-- SUPPLIED DATA follows --

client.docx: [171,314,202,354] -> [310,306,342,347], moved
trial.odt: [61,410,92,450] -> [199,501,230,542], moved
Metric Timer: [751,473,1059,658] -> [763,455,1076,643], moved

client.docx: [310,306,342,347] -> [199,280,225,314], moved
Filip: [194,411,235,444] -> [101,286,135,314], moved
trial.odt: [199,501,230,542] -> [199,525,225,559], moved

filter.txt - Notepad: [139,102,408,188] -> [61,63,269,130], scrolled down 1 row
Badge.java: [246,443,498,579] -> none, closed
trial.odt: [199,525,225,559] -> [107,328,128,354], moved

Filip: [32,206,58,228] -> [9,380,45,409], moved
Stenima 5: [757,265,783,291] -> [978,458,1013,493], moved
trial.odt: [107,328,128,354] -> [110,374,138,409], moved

-- SUPPLIED DATA concluded --
-- SUPPLIED DATA follows --

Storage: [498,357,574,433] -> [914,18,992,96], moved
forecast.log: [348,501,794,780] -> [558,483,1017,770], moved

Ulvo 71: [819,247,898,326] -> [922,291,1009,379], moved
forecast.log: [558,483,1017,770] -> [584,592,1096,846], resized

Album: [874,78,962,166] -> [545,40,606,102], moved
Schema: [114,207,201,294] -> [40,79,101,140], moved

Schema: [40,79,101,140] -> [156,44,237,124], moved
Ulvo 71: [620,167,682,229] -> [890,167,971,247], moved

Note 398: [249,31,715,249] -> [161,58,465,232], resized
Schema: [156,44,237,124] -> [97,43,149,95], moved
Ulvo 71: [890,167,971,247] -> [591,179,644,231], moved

-- SUPPLIED DATA concluded --
-- SUPPLIED DATA follows --

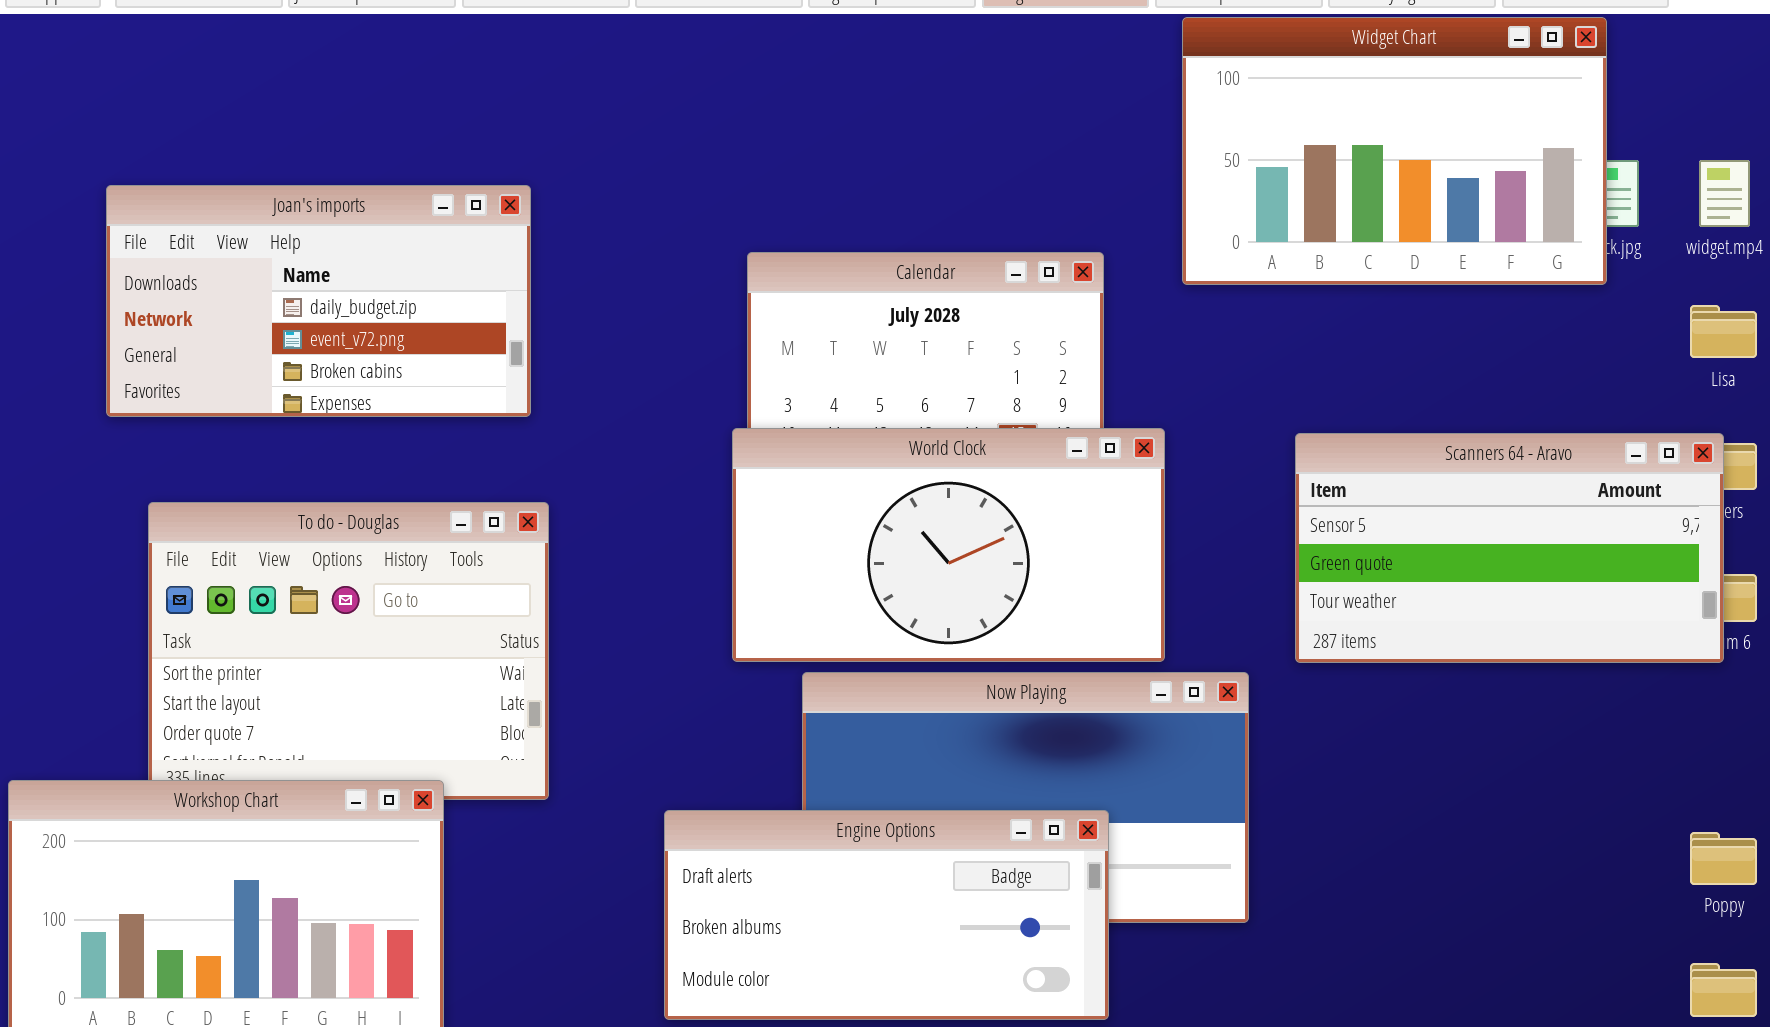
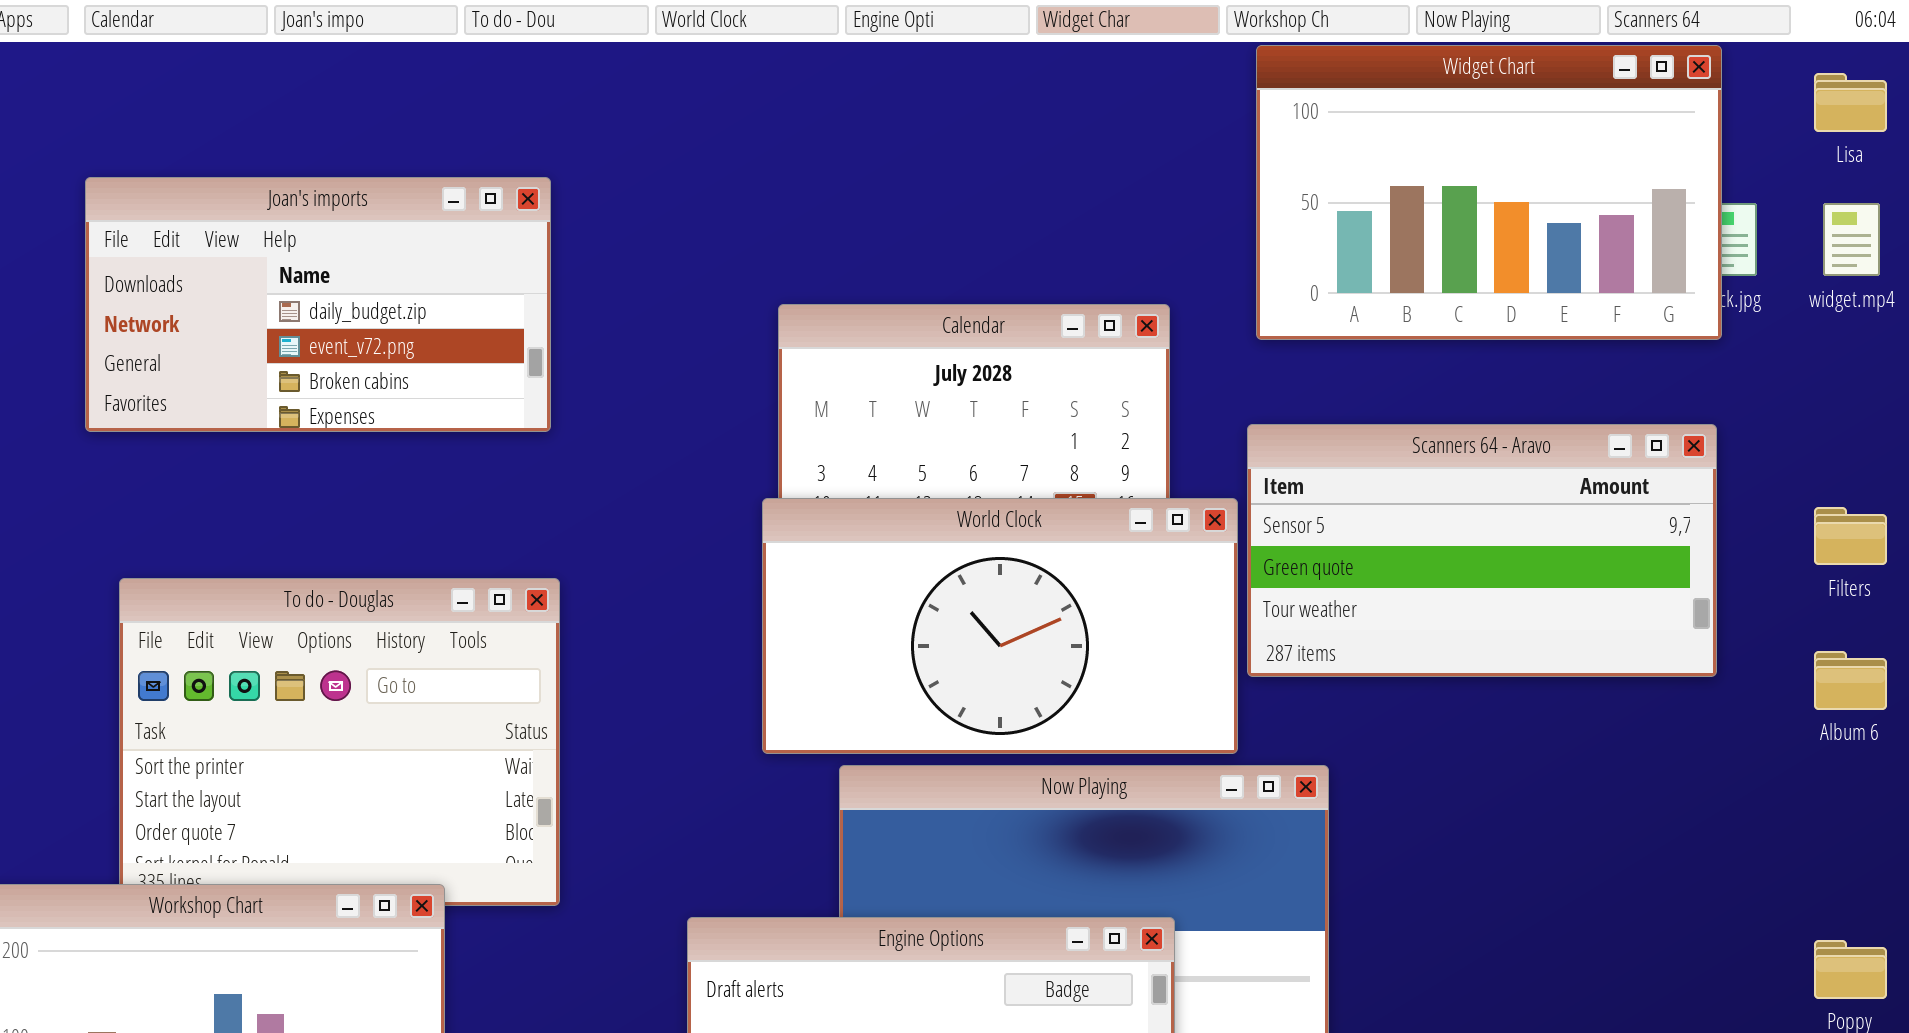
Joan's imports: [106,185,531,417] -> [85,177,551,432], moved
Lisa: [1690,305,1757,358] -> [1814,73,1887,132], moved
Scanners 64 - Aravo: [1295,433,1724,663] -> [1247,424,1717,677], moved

-- SUPPLIED DATA concluded --

Both the line containing "client.docx: [171,314,202,354] ->" and the line containing "trial.odt: [107,328,128,354] ->" belong in the answer. Print them and every line above that falls between them exactly, and no others.

== RESULT BELOW ==
client.docx: [171,314,202,354] -> [310,306,342,347], moved
trial.odt: [61,410,92,450] -> [199,501,230,542], moved
Metric Timer: [751,473,1059,658] -> [763,455,1076,643], moved

client.docx: [310,306,342,347] -> [199,280,225,314], moved
Filip: [194,411,235,444] -> [101,286,135,314], moved
trial.odt: [199,501,230,542] -> [199,525,225,559], moved

filter.txt - Notepad: [139,102,408,188] -> [61,63,269,130], scrolled down 1 row
Badge.java: [246,443,498,579] -> none, closed
trial.odt: [199,525,225,559] -> [107,328,128,354], moved

Filip: [32,206,58,228] -> [9,380,45,409], moved
Stenima 5: [757,265,783,291] -> [978,458,1013,493], moved
trial.odt: [107,328,128,354] -> [110,374,138,409], moved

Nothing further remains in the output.